#### Given information
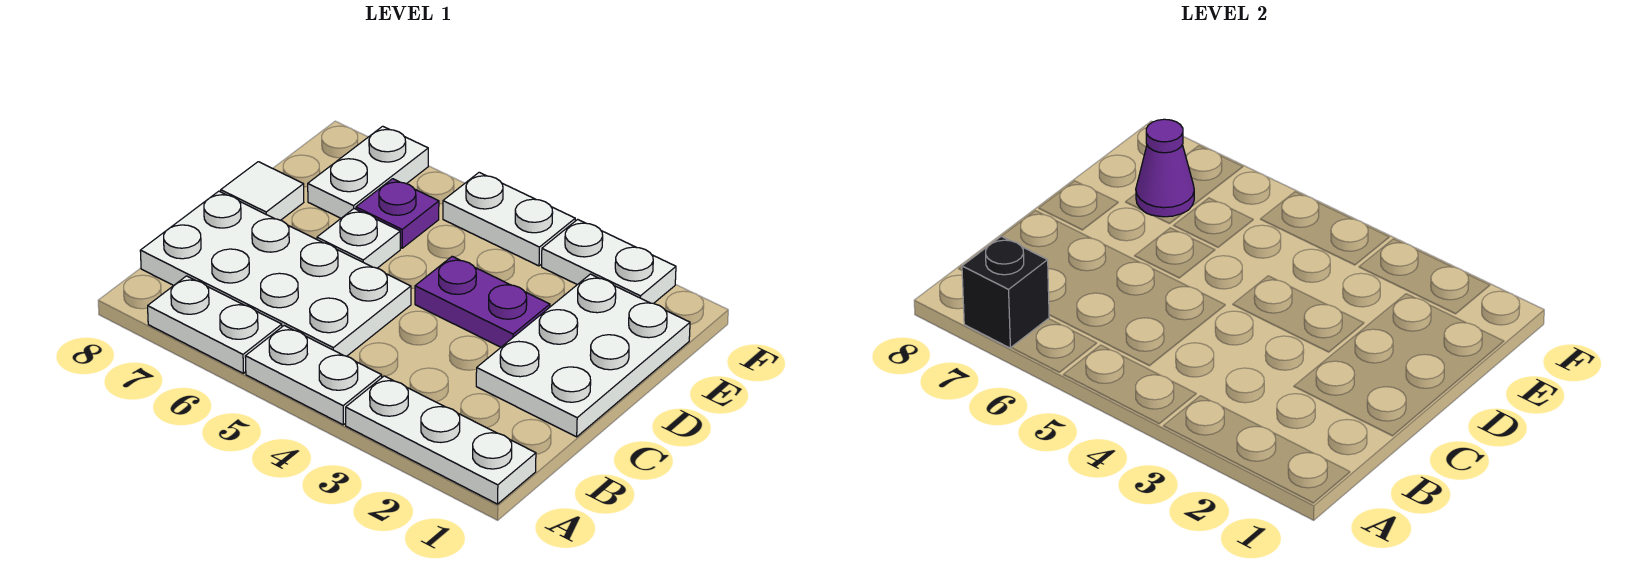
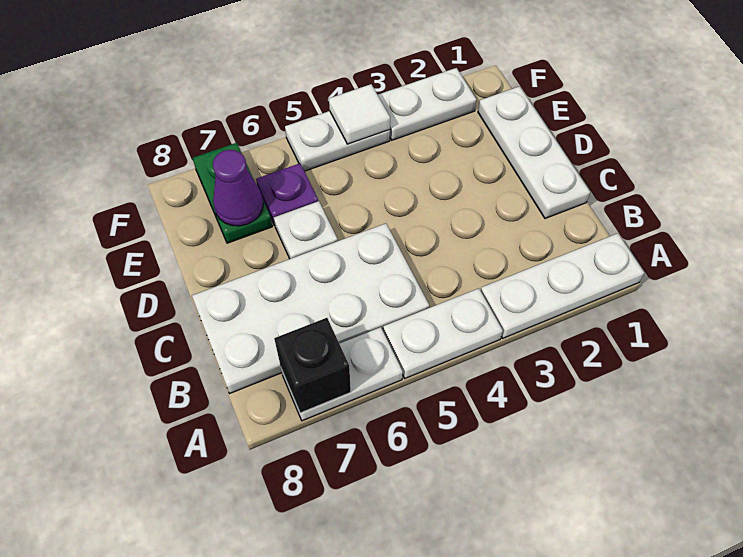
white plate C1:E2 level 1 -> white plate C1:E1 level 1
purple plate D3:D4 level 1 -> none
white tile D8 level 1 -> white tile F4 level 2
white plate E7:F7 level 1 -> green plate E7:F7 level 1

#### To do
Working from the listing above, retype it exactly but include no images.

#### Result of this exercise
white plate C1:E2 level 1 -> white plate C1:E1 level 1
purple plate D3:D4 level 1 -> none
white tile D8 level 1 -> white tile F4 level 2
white plate E7:F7 level 1 -> green plate E7:F7 level 1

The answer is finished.